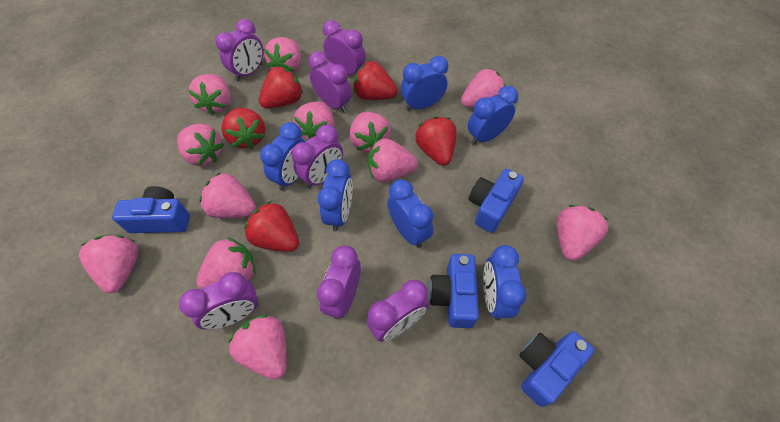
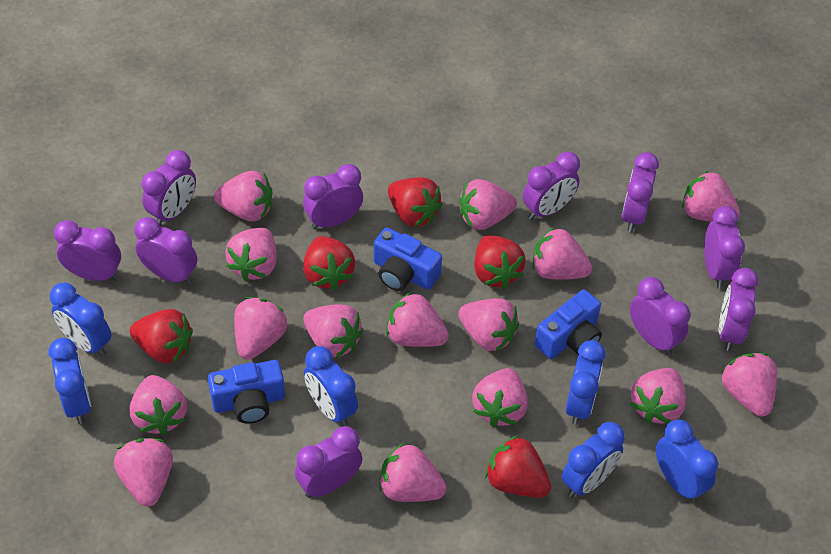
blue camera: 4 -> 3
pink strawberry: 12 -> 15
purple clock: 7 -> 10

# [TASK GOAL]
Could the data above be returned in full, exactly, with every image left out?

# [TASK RESPONSE]
blue camera: 4 -> 3
pink strawberry: 12 -> 15
purple clock: 7 -> 10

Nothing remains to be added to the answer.